* Work to be completed
The entire listing, reproduced exactly and stripped of images, is the expected output.
--- Dataset section ---
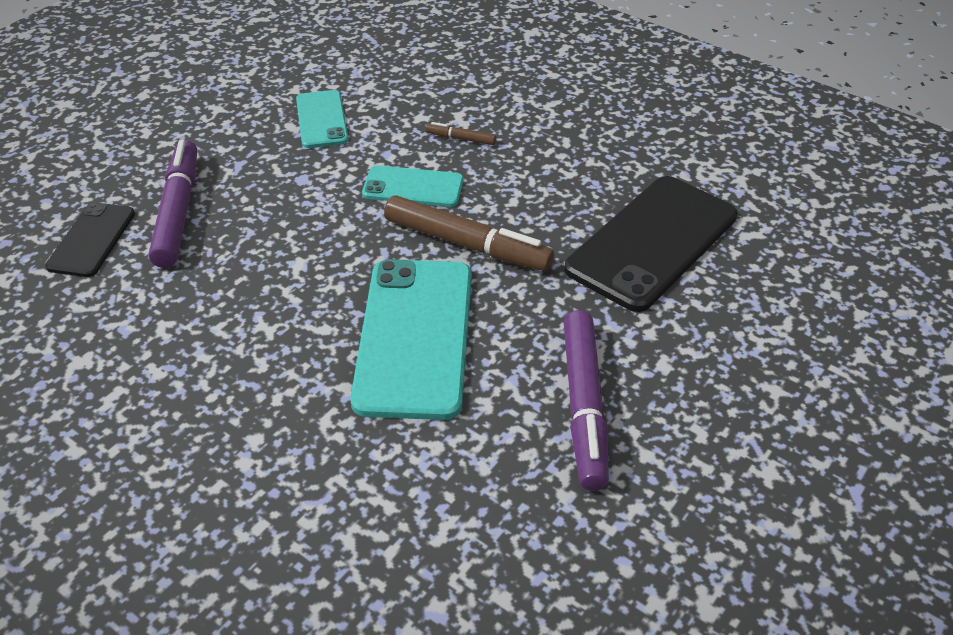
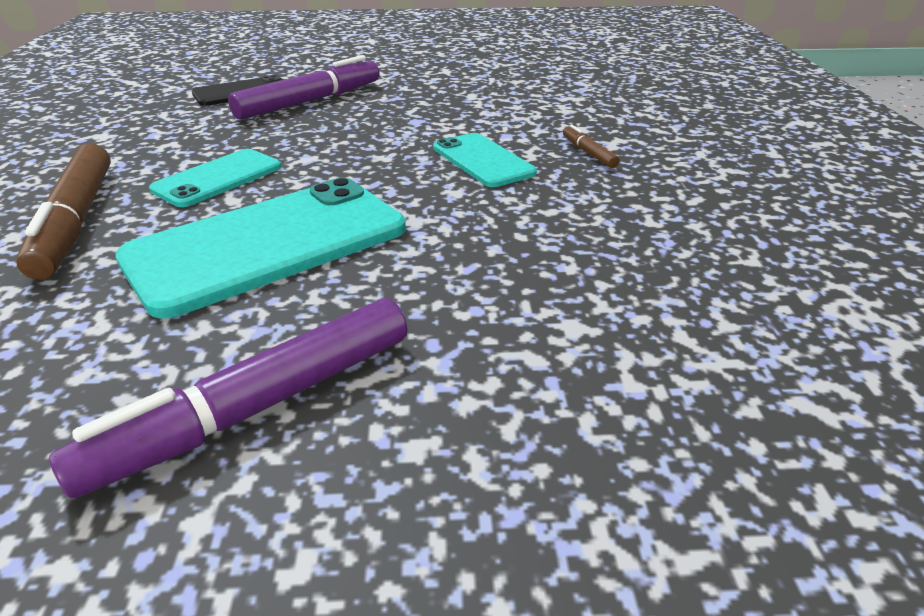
camera: 50 degrees right, 10 degrees down
turquoise phone [296,90,349,148] -> turquoise phone moved to [149,149,281,207]
brown marker [384,195,554,271] -> brown marker moved to [16,143,111,279]
black phone [564,176,738,312] -> none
---
* Answer to this exercise
camera: 50 degrees right, 10 degrees down
turquoise phone [296,90,349,148] -> turquoise phone moved to [149,149,281,207]
brown marker [384,195,554,271] -> brown marker moved to [16,143,111,279]
black phone [564,176,738,312] -> none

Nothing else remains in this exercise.